• [Data for review]

-- Opening Marker --

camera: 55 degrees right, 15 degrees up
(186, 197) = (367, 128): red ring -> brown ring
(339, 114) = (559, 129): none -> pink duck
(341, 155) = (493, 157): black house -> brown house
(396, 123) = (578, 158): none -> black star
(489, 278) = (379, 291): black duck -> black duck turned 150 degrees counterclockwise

-- Closing Marker --
-- Opening Marker --

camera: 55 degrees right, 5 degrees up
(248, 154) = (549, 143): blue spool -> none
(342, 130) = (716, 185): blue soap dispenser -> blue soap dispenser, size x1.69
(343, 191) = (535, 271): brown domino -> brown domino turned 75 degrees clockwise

-- Closing Marker --
-- Opening Marker --

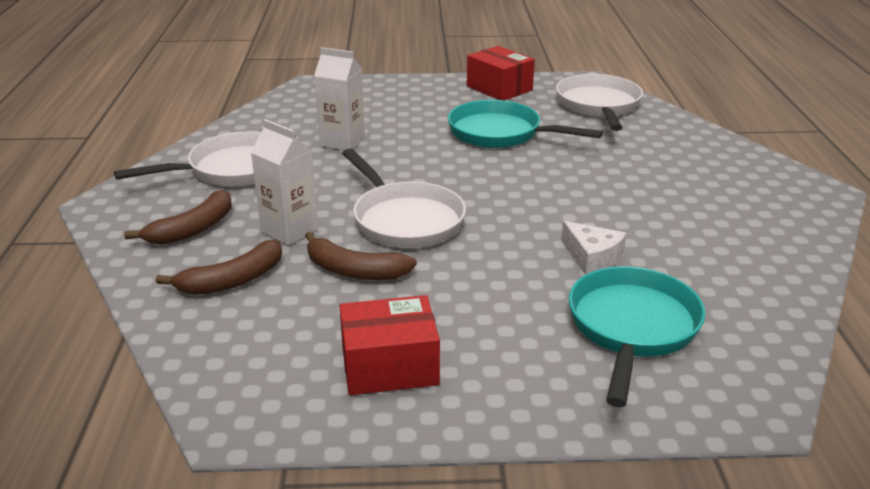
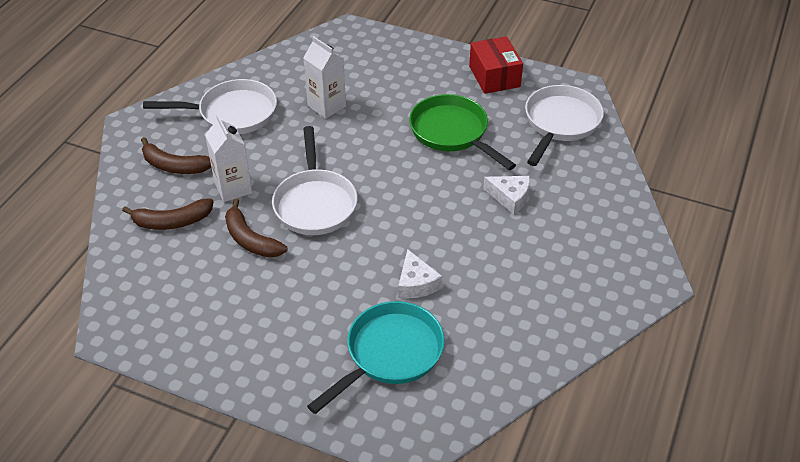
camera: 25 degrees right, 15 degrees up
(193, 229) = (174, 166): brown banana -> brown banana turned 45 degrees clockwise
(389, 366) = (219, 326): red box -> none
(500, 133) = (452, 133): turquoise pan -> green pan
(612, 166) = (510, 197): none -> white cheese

-- Closing Marker --

• [Exercise objective]
Scan the entries above for the line containing "(248, 154) = (549, 143): blue spool -> none", and copy it and all lines after it exactly, down to and including the line containing "(343, 191) = (535, 271): brown".

• [Your solution]
(248, 154) = (549, 143): blue spool -> none
(342, 130) = (716, 185): blue soap dispenser -> blue soap dispenser, size x1.69
(343, 191) = (535, 271): brown domino -> brown domino turned 75 degrees clockwise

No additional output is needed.